→ GOAL OF THE EXERCISE: Pick out each line below that contains the string "shortInstrumentName" and copy it in full.

→ INPUT:
+--

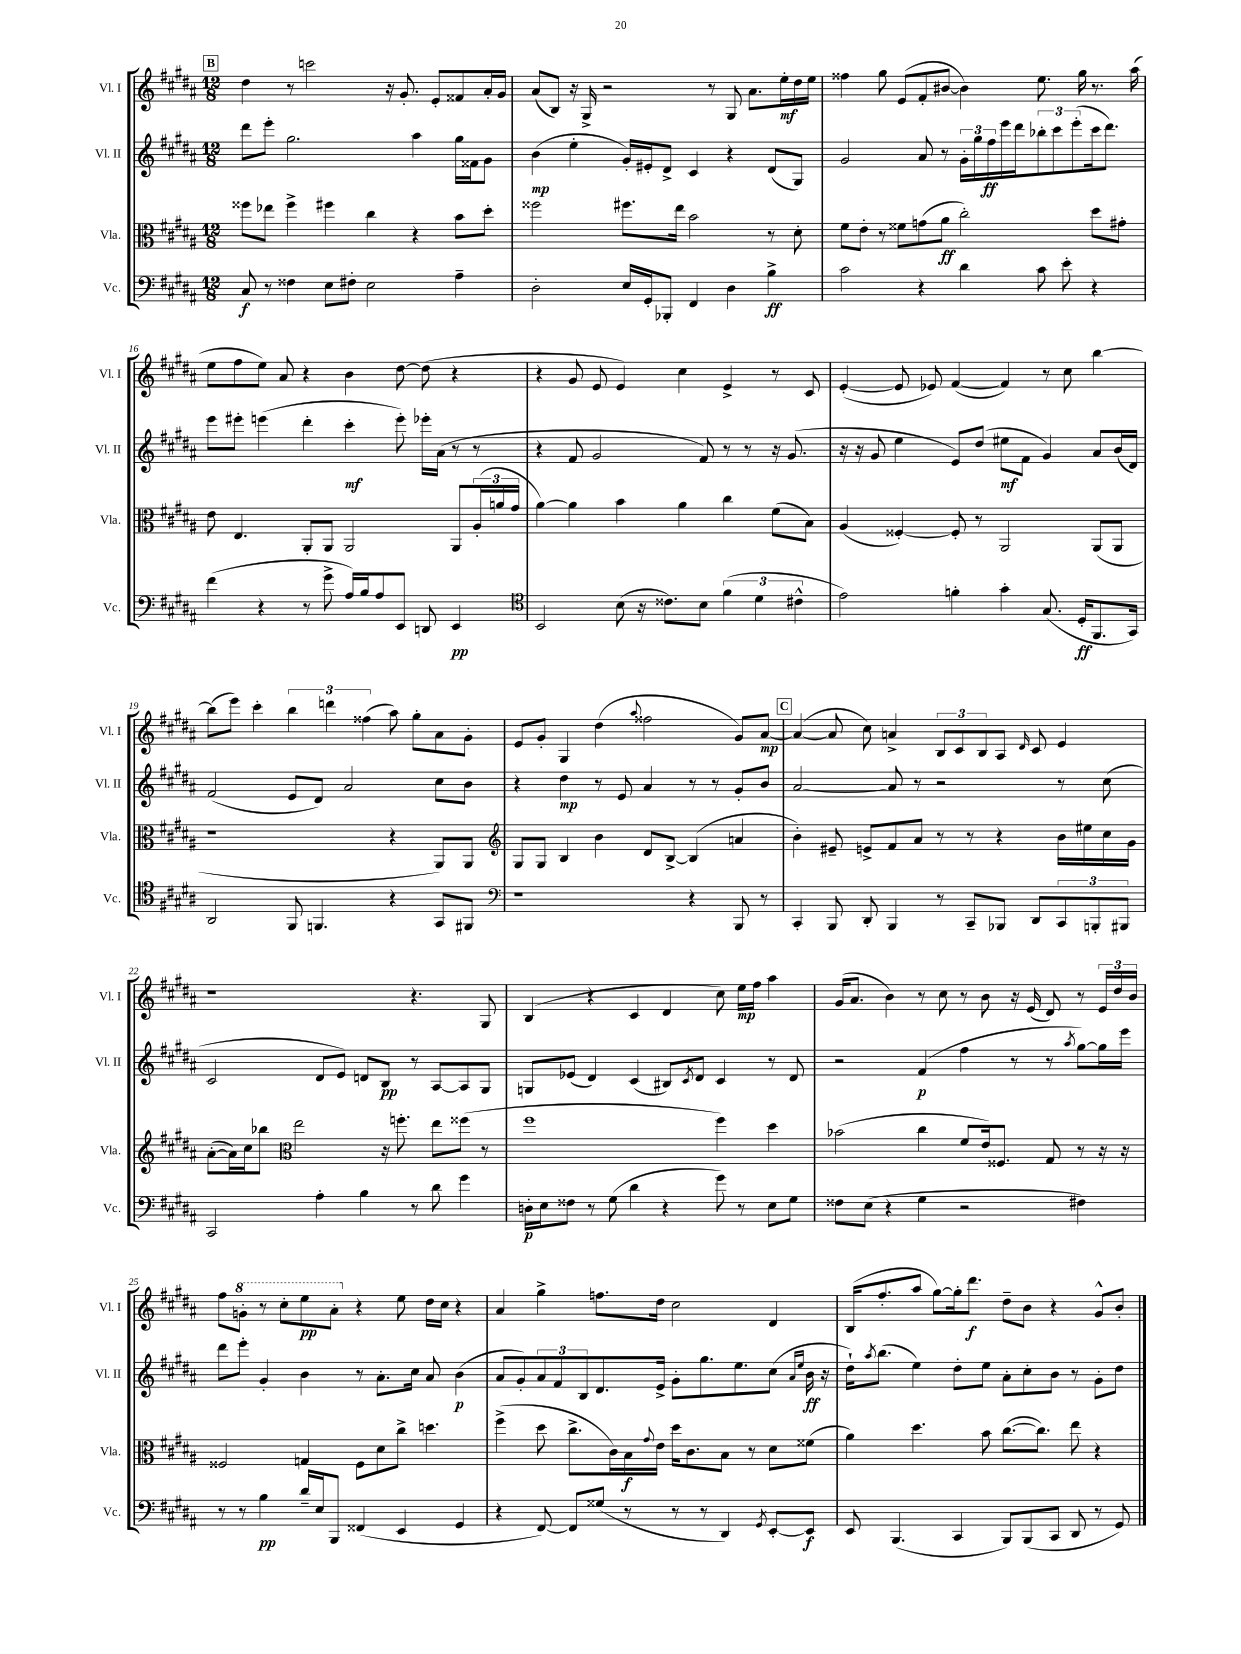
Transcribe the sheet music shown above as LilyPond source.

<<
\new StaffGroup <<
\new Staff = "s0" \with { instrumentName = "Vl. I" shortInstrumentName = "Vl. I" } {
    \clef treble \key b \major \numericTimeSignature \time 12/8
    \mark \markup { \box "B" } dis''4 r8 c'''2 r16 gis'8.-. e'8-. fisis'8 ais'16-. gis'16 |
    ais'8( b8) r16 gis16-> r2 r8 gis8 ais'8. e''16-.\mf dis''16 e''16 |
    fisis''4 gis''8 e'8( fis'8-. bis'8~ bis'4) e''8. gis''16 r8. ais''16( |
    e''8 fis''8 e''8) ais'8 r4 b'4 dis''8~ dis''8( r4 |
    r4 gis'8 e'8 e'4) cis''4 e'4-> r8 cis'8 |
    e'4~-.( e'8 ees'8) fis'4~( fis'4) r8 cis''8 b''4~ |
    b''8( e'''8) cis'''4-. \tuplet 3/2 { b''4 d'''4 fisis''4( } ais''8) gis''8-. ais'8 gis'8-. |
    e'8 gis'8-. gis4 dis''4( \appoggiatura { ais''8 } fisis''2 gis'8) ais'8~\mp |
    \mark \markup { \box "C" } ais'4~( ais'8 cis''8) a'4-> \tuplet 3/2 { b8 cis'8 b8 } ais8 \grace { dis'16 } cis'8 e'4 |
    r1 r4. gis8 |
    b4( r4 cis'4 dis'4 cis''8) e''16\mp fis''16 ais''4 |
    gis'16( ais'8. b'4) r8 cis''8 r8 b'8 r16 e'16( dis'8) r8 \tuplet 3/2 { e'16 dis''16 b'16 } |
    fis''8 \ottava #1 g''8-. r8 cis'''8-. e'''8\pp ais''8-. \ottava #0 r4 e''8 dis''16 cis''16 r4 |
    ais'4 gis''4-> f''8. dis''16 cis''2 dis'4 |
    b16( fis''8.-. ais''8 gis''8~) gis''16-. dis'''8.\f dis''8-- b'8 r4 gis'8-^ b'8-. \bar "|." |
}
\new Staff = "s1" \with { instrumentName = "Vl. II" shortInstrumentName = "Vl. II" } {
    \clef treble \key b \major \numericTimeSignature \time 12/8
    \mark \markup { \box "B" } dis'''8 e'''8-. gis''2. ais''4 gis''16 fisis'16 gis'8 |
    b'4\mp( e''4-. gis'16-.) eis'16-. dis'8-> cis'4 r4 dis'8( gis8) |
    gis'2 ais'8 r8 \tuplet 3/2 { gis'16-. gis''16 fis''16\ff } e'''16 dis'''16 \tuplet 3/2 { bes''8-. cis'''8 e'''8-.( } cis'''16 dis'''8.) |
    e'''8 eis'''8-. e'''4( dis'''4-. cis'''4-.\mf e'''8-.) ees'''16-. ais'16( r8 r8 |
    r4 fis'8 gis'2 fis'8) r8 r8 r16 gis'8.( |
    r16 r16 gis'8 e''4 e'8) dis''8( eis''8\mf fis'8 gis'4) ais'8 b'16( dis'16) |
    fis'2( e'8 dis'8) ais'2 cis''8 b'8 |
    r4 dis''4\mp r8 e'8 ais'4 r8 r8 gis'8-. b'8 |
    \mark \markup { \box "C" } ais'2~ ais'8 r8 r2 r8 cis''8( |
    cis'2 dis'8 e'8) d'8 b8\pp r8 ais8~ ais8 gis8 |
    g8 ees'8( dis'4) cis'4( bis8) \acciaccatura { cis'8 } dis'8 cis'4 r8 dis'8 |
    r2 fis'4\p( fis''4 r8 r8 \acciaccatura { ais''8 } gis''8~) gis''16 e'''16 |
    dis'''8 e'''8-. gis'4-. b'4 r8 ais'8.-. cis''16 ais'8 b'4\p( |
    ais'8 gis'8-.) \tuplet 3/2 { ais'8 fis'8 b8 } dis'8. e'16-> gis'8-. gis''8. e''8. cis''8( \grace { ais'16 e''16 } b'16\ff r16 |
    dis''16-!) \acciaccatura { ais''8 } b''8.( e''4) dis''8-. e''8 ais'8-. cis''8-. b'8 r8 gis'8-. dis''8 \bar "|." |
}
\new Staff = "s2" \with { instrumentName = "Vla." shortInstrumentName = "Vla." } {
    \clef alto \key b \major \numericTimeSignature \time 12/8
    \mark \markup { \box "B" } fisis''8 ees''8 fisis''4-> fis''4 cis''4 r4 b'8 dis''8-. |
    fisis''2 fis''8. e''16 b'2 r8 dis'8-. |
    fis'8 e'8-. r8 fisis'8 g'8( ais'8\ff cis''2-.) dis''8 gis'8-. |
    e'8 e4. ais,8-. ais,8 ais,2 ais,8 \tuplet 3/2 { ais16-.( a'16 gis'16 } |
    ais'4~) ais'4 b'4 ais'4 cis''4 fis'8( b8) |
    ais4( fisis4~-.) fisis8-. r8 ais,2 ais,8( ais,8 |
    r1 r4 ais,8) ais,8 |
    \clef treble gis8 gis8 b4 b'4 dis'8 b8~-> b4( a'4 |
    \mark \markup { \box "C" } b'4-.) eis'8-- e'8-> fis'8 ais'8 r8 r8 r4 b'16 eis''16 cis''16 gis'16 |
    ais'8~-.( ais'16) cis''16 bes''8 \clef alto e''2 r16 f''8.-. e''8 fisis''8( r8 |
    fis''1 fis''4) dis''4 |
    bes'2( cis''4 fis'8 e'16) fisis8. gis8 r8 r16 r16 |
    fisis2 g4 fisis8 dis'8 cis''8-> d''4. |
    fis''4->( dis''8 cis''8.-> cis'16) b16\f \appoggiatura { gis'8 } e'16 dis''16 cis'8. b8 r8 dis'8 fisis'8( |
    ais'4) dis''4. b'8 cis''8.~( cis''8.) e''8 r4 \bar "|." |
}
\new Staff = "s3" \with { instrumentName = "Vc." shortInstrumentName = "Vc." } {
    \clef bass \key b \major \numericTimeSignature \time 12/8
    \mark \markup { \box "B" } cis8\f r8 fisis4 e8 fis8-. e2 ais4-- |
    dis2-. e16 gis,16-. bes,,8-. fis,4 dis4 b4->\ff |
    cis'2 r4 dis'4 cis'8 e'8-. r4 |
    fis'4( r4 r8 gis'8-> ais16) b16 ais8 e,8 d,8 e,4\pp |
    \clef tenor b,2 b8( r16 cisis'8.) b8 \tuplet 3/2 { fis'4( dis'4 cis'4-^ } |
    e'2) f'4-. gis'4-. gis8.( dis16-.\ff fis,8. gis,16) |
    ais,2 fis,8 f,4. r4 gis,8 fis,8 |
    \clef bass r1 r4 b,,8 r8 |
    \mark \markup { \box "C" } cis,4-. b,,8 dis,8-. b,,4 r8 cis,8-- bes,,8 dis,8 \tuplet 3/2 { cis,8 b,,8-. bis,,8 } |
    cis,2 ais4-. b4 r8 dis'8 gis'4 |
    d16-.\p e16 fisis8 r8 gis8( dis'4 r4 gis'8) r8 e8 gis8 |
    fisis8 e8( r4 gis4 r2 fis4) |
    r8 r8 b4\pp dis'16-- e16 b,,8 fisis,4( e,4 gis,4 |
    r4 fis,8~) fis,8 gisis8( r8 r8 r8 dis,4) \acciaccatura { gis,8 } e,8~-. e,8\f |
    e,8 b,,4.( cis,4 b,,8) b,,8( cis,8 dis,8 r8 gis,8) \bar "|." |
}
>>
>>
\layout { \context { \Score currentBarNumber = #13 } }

+--

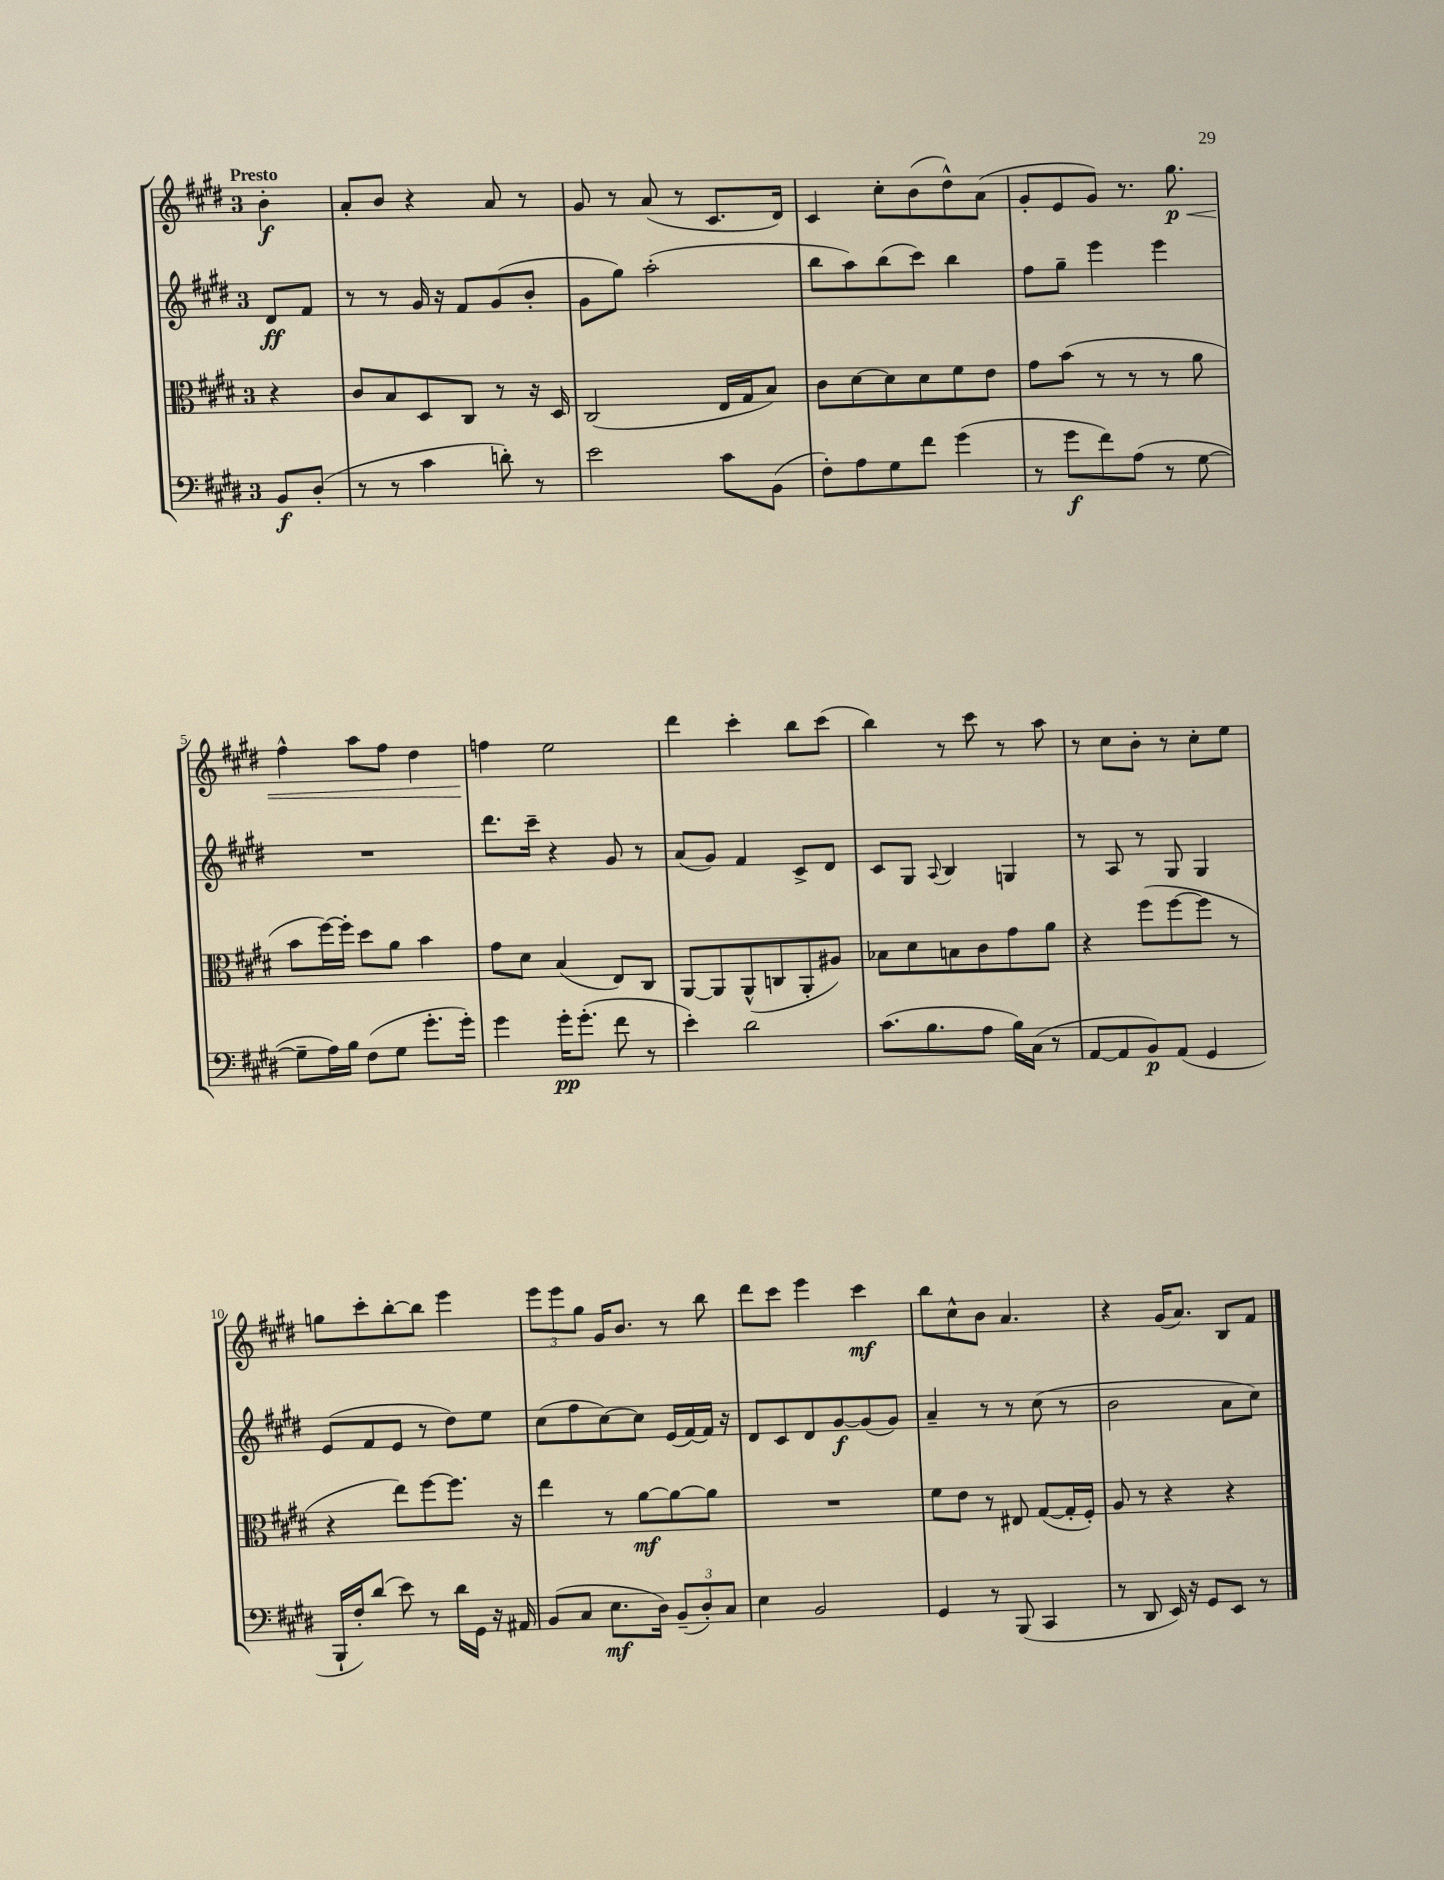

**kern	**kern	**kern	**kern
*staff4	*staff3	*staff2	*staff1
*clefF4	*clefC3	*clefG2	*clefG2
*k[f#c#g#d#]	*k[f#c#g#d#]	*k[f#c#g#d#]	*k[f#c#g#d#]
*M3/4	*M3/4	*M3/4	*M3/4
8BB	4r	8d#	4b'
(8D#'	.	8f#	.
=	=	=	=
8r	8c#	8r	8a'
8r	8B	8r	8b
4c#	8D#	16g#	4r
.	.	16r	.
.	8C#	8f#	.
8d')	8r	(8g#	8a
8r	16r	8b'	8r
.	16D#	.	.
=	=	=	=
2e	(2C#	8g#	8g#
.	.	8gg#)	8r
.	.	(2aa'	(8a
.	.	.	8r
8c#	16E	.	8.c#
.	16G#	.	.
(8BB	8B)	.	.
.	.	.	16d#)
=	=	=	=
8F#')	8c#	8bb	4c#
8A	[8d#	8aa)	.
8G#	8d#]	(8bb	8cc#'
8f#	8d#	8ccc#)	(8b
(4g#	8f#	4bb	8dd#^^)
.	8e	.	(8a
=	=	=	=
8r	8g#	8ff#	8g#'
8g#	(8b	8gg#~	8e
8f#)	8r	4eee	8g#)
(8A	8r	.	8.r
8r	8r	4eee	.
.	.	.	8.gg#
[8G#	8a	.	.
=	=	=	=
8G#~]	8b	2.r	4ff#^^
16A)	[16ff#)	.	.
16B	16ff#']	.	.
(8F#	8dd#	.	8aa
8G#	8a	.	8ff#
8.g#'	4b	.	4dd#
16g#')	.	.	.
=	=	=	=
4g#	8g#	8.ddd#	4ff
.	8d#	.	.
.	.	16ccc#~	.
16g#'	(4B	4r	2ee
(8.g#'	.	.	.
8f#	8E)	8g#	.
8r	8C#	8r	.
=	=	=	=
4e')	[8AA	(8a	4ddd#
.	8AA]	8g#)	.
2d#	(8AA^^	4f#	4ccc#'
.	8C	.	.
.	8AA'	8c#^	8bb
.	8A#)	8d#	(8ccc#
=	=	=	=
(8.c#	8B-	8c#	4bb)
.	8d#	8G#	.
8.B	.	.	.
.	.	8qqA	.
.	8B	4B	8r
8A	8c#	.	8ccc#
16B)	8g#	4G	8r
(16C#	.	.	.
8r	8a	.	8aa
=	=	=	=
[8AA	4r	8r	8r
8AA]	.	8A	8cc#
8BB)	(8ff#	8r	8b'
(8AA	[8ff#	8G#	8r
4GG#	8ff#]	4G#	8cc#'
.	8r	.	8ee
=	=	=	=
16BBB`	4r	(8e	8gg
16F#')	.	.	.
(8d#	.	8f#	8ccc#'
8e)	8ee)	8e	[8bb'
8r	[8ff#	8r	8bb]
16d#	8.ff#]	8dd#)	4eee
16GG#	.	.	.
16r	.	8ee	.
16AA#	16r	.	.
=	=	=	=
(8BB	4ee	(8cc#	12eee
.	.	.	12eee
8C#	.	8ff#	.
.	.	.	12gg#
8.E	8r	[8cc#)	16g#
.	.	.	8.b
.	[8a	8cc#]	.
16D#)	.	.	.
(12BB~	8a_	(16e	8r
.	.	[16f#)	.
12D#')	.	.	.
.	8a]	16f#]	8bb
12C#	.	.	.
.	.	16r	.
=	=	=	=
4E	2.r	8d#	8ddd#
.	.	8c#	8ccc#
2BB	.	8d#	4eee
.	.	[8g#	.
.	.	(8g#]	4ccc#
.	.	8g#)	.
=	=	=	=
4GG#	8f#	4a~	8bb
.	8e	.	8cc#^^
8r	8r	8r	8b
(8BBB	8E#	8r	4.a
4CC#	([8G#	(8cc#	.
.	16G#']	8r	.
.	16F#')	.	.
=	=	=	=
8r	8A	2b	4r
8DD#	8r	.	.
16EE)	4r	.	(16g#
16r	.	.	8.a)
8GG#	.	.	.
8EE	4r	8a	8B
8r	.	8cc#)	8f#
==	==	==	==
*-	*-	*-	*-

+--

→ ANSWER BELOW:
\new Staff = "s0" \with { instrumentName = "Vl. I" shortInstrumentName = "Vl. I" } {
\new Staff = "s1" \with { instrumentName = "Vl. II" shortInstrumentName = "Vl. II" } {
\new Staff = "s2" \with { instrumentName = "Vla." shortInstrumentName = "Vla." } {
\new Staff = "s3" \with { instrumentName = "Vc." shortInstrumentName = "Vc." } {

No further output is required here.